*What needs to be done*: Without including any pictures, write out the data below exactly.

*Given material*:

--------------------------------

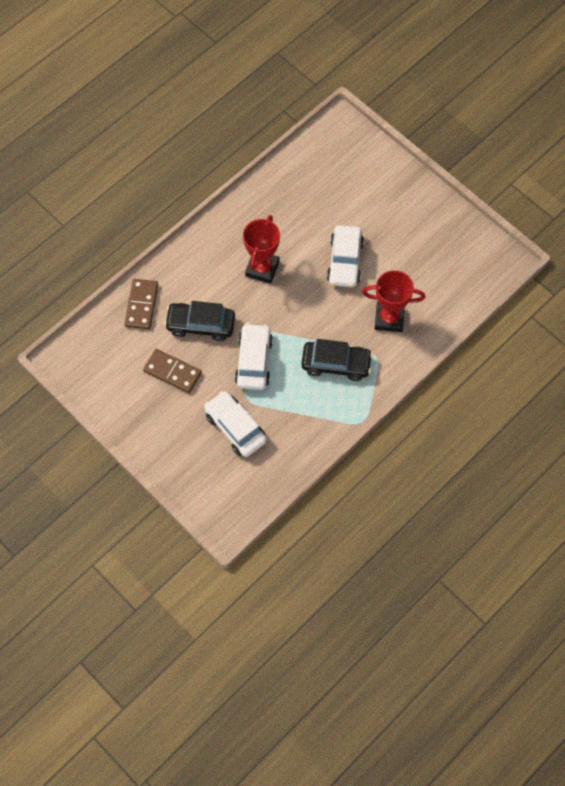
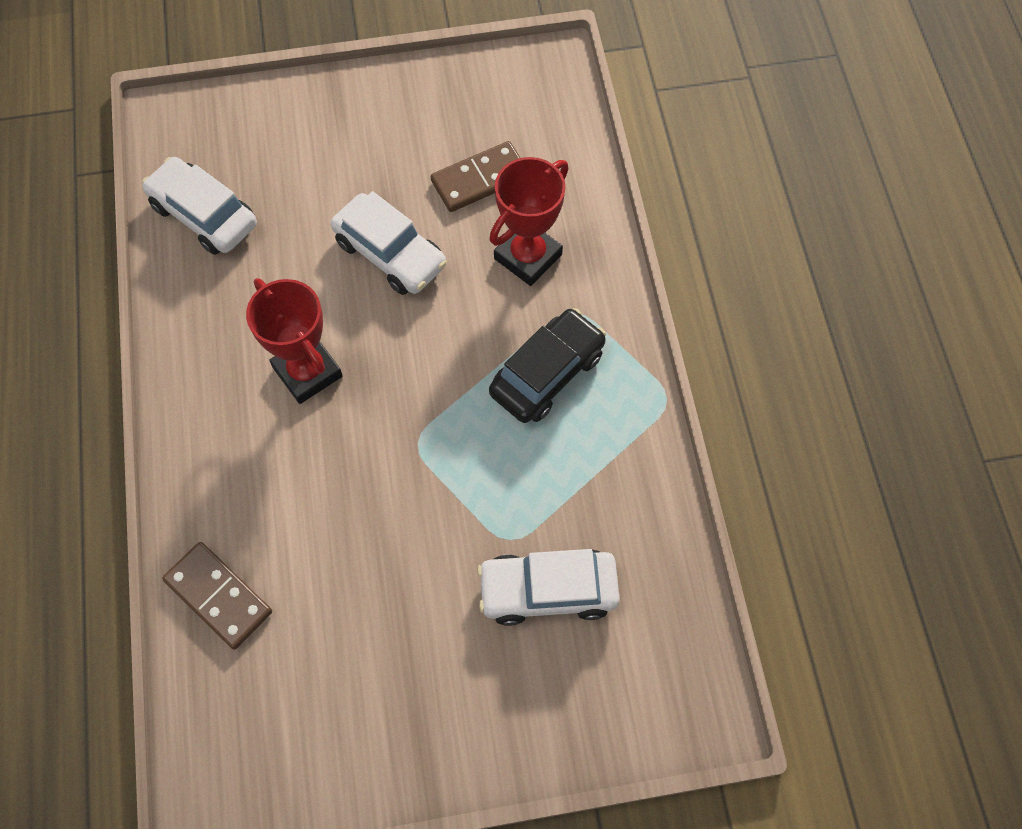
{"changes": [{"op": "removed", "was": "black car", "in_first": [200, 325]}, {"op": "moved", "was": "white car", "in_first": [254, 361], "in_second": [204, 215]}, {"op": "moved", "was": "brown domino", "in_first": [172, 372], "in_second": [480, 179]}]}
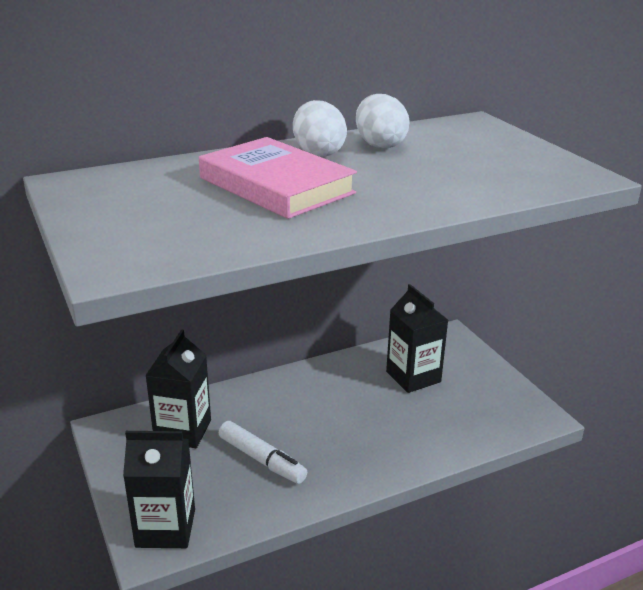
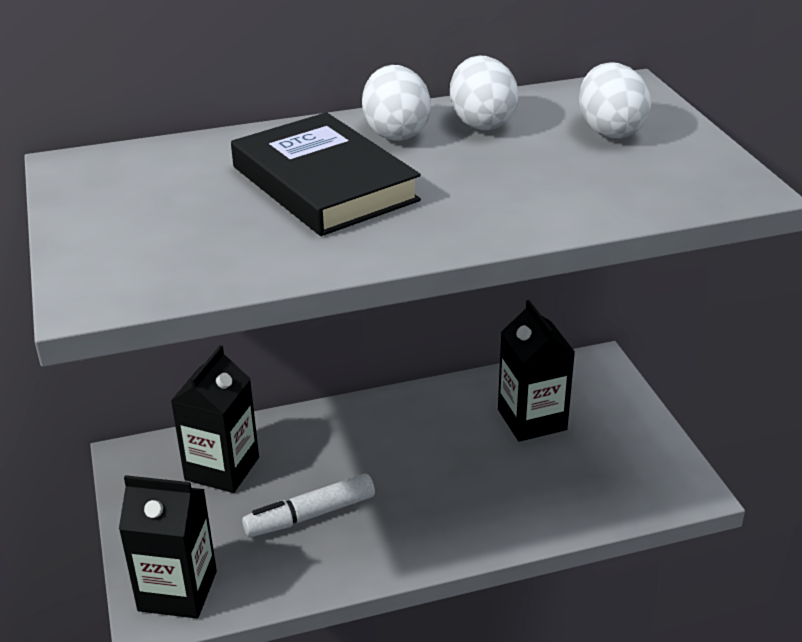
{"changes": [{"op": "recoloured", "was": "pink book", "now": "black book", "in_first": [276, 186], "in_second": [324, 183]}, {"op": "turned", "was": "white marker", "in_first": [262, 459], "in_second": [310, 515], "clockwise": 105}, {"op": "added", "now": "white egg", "in_second": [610, 131]}]}
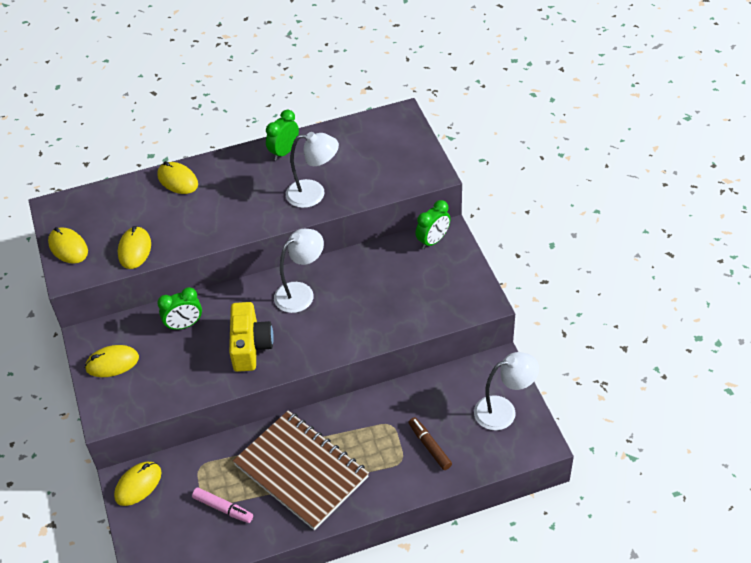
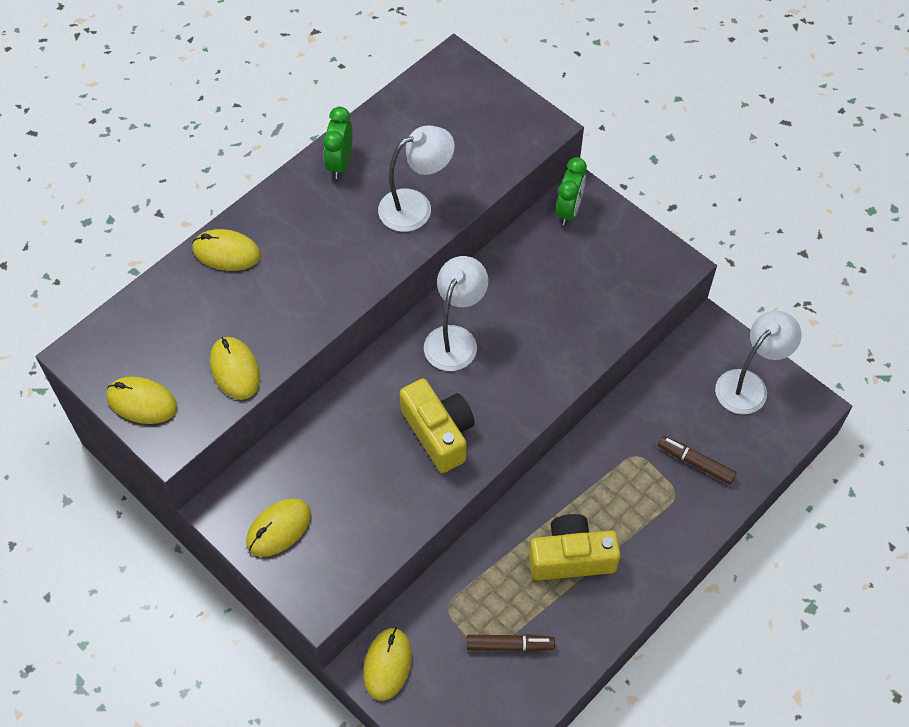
{"changes": [{"op": "removed", "was": "green clock", "in_first": [184, 325]}, {"op": "replaced", "was": "brown notebook", "now": "yellow camera", "in_first": [301, 471], "in_second": [571, 558]}, {"op": "recoloured", "was": "pink marker", "now": "brown marker", "in_first": [223, 508], "in_second": [509, 645]}]}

--------------------------------

*Task result*:
{"changes": [{"op": "removed", "was": "black car", "in_first": [200, 325]}, {"op": "moved", "was": "white car", "in_first": [254, 361], "in_second": [204, 215]}, {"op": "moved", "was": "brown domino", "in_first": [172, 372], "in_second": [480, 179]}]}
{"changes": [{"op": "recoloured", "was": "pink book", "now": "black book", "in_first": [276, 186], "in_second": [324, 183]}, {"op": "turned", "was": "white marker", "in_first": [262, 459], "in_second": [310, 515], "clockwise": 105}, {"op": "added", "now": "white egg", "in_second": [610, 131]}]}
{"changes": [{"op": "removed", "was": "green clock", "in_first": [184, 325]}, {"op": "replaced", "was": "brown notebook", "now": "yellow camera", "in_first": [301, 471], "in_second": [571, 558]}, {"op": "recoloured", "was": "pink marker", "now": "brown marker", "in_first": [223, 508], "in_second": [509, 645]}]}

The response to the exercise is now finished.